Problem to solve:
Reproduce the listing below in full and exactly; no pictures belong in the copy.
___
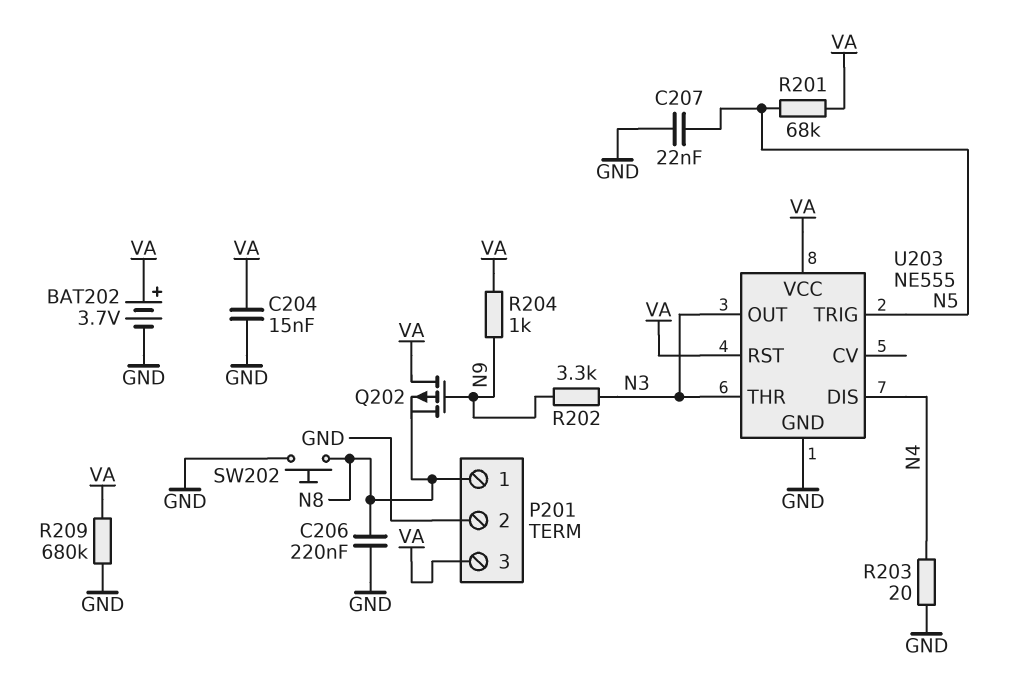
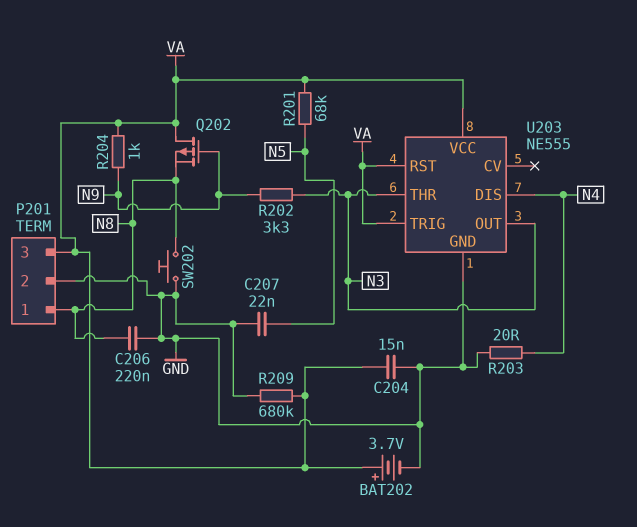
U203 pin TRIG: N5 -> VA

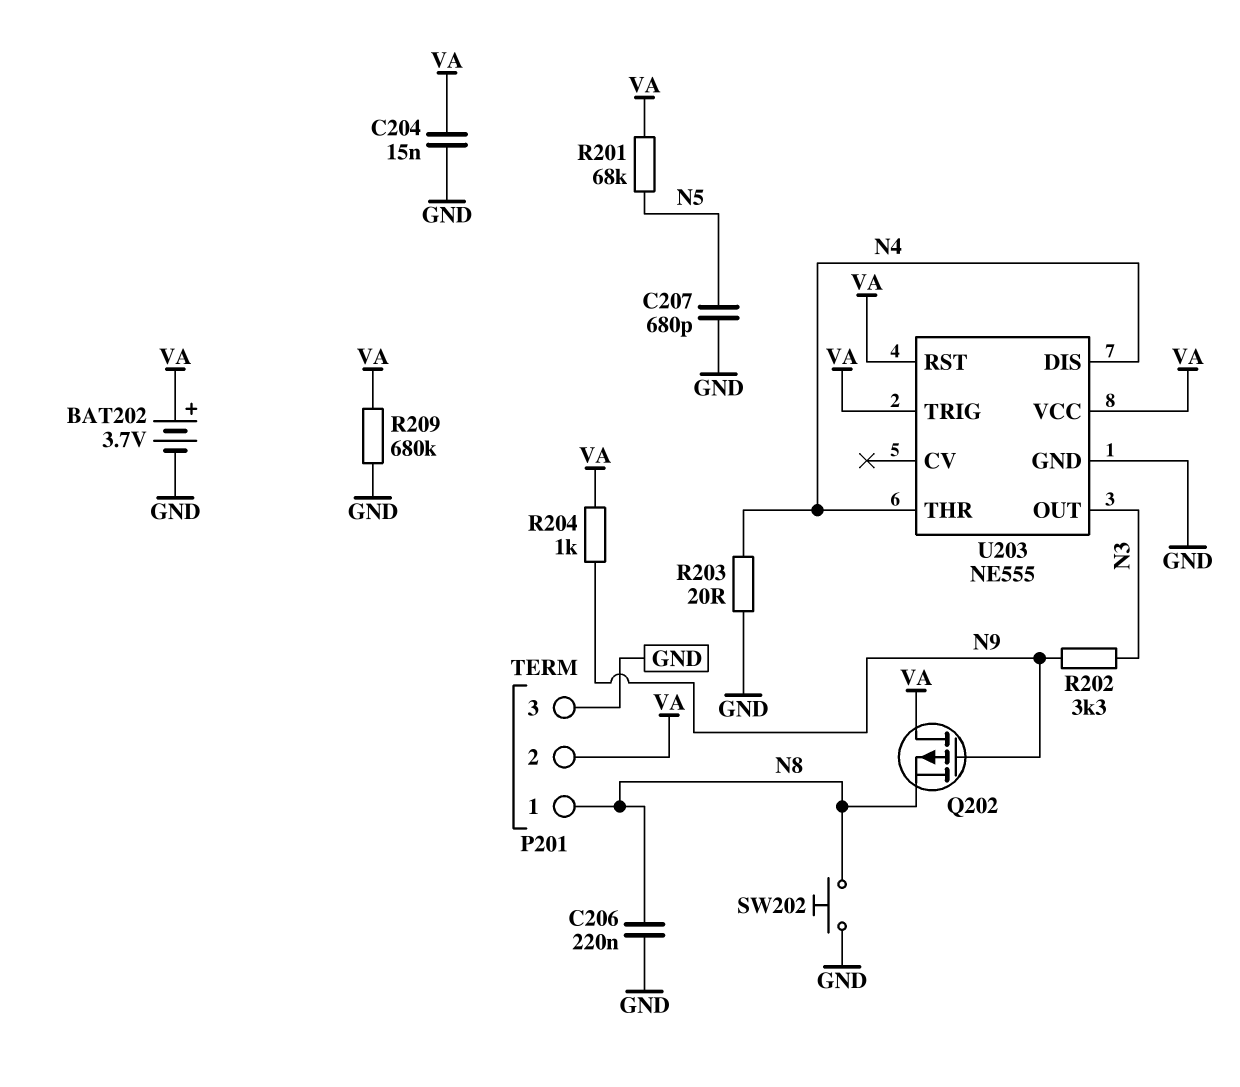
C207: 22nF (GND, N5) -> 680pF (GND, N5)
P201 pin 2: GND -> VA
P201 pin 3: VA -> GND
U203 pin THR: N3 -> N4

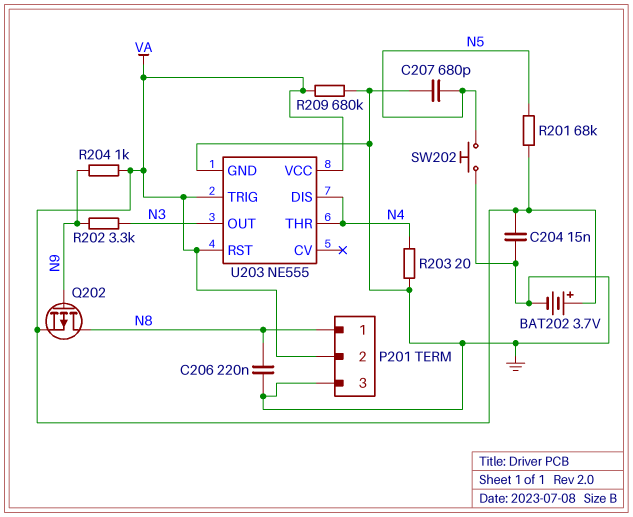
Q202: PMOS (G N9, D VA, S N8) -> PMOS (G N9, D N8, S VA)
SW202: button (GND, N8) -> button (GND, N5)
___
Answer to the exercise:
U203 pin TRIG: N5 -> VA

C207: 22nF (GND, N5) -> 680pF (GND, N5)
P201 pin 2: GND -> VA
P201 pin 3: VA -> GND
U203 pin THR: N3 -> N4

Q202: PMOS (G N9, D VA, S N8) -> PMOS (G N9, D N8, S VA)
SW202: button (GND, N8) -> button (GND, N5)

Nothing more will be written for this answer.